> [Given records]:

┌──

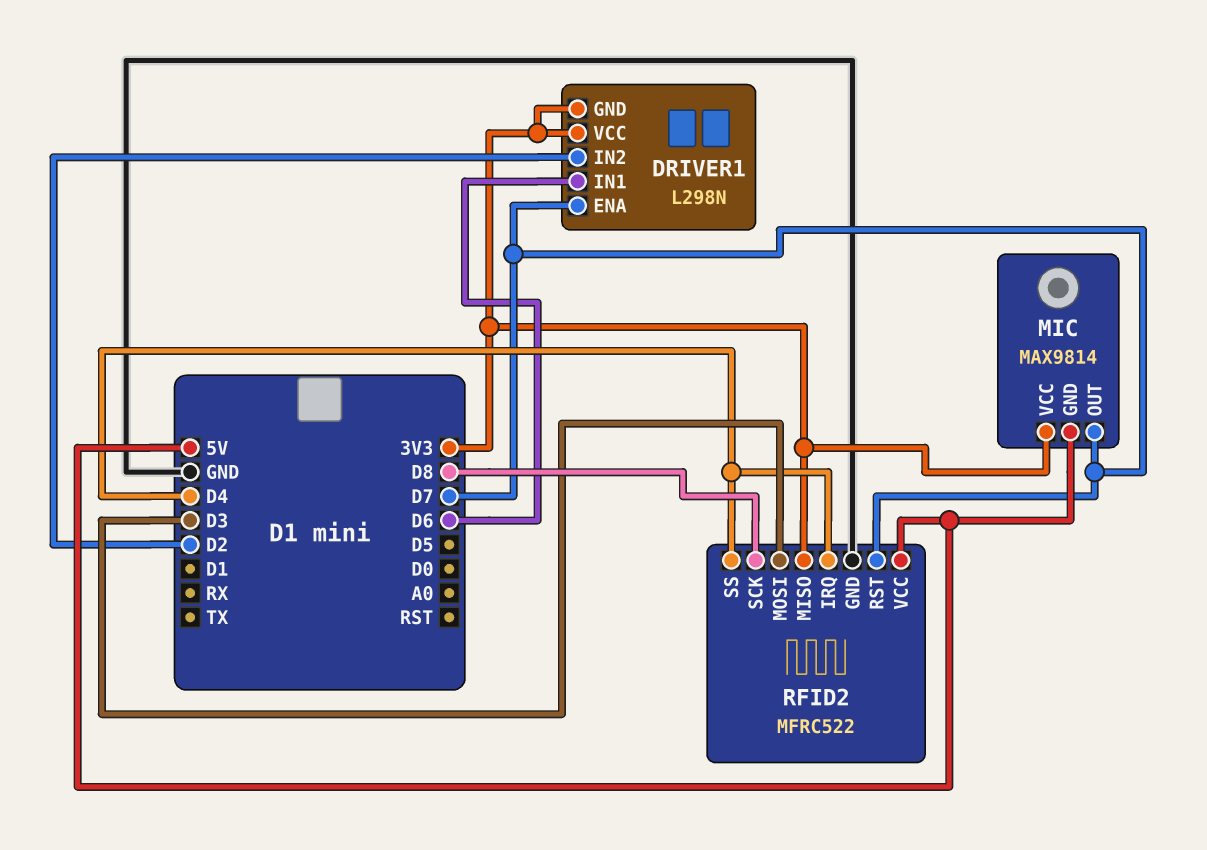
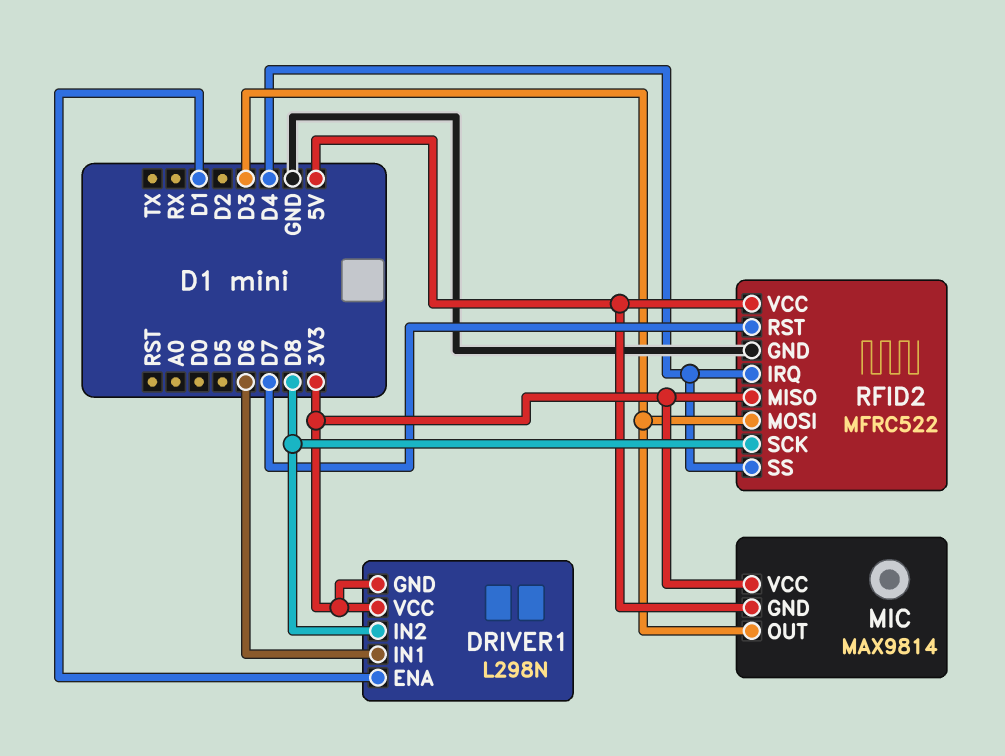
DRIVER1 pin ENA: D7 -> D1
DRIVER1 pin IN2: D2 -> D8
MIC pin OUT: D7 -> D3

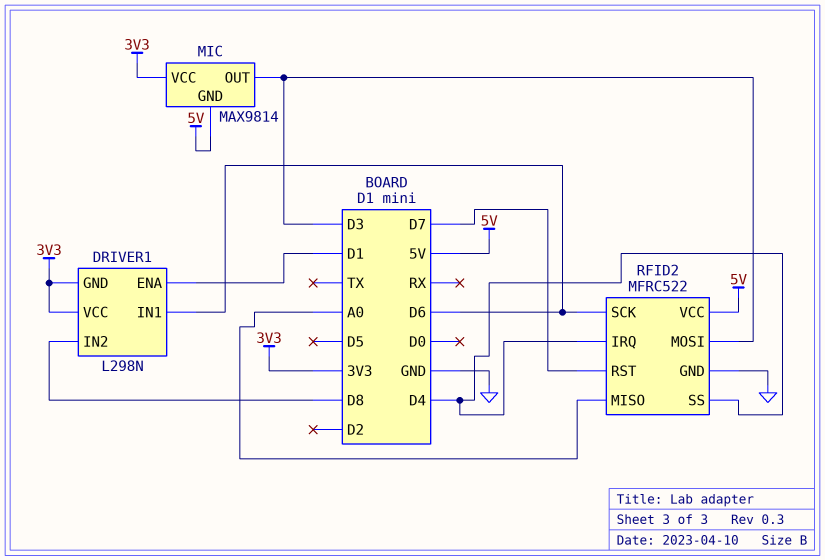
RFID2 pin MISO: 3V3 -> A0
RFID2 pin SCK: D8 -> D6

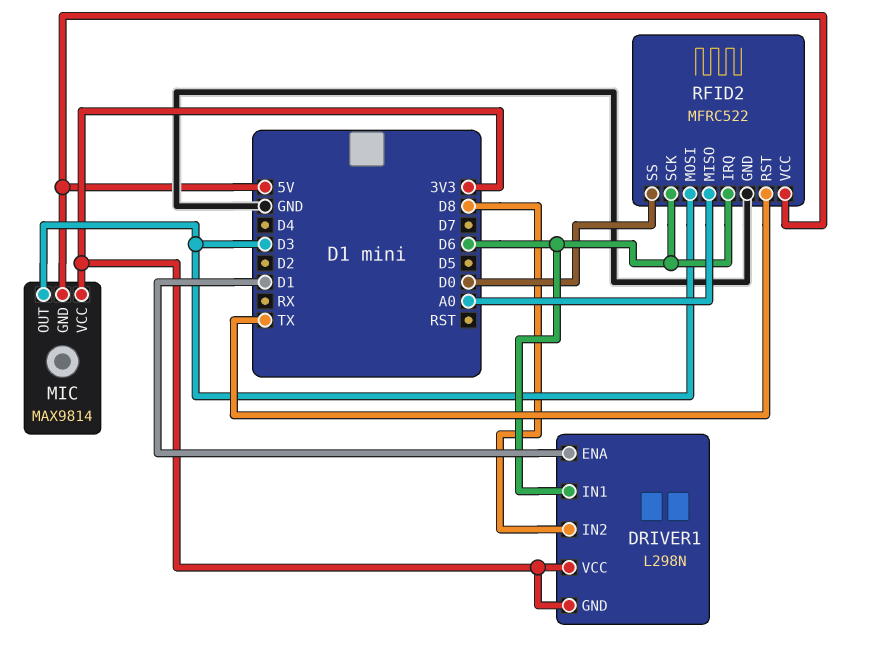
RFID2 pin IRQ: D4 -> D6
RFID2 pin RST: D7 -> TX
RFID2 pin SS: D4 -> D0

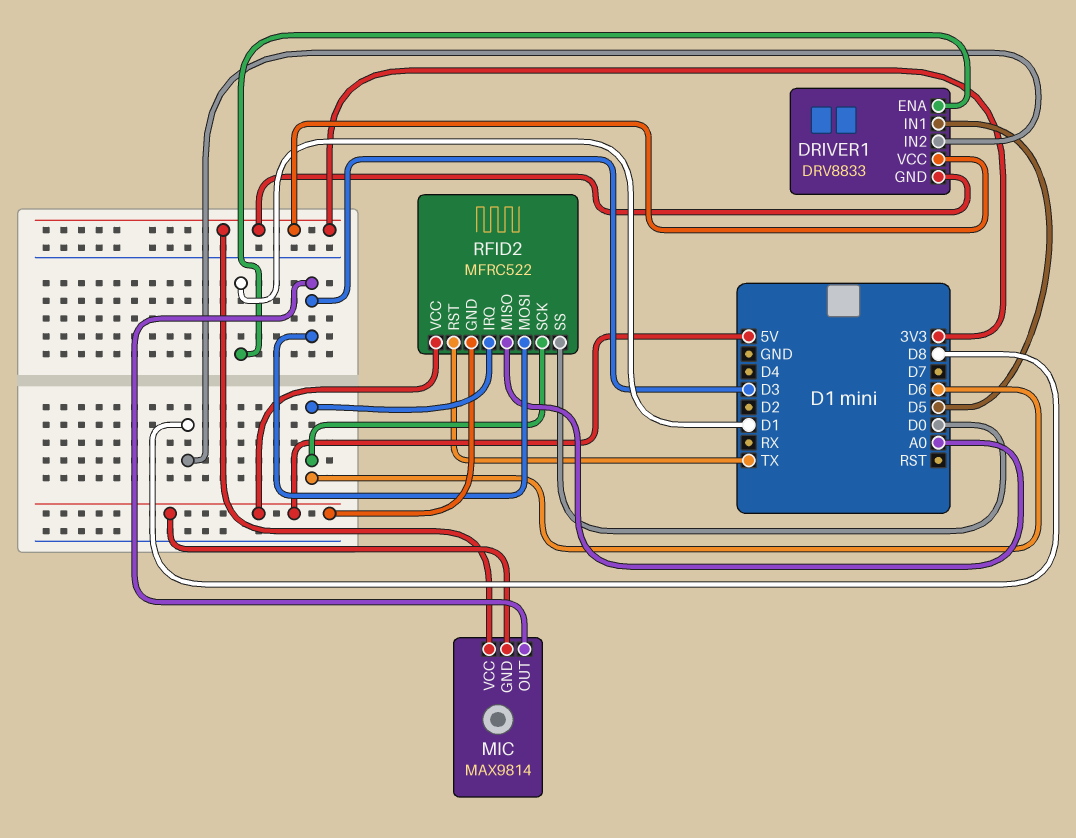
DRIVER1: L298N -> DRV8833
DRIVER1 pin IN1: D6 -> D5
RFID2 pin GND: GND -> 5V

└──

> [What you are asked to do]:
What you give back should be exactly the lines from the line holding "MIC pin OUT: D7 -> D3" through the final line of the material, both ends included, and please leave out the pictures.

> [Result of this task]:
MIC pin OUT: D7 -> D3

RFID2 pin MISO: 3V3 -> A0
RFID2 pin SCK: D8 -> D6

RFID2 pin IRQ: D4 -> D6
RFID2 pin RST: D7 -> TX
RFID2 pin SS: D4 -> D0

DRIVER1: L298N -> DRV8833
DRIVER1 pin IN1: D6 -> D5
RFID2 pin GND: GND -> 5V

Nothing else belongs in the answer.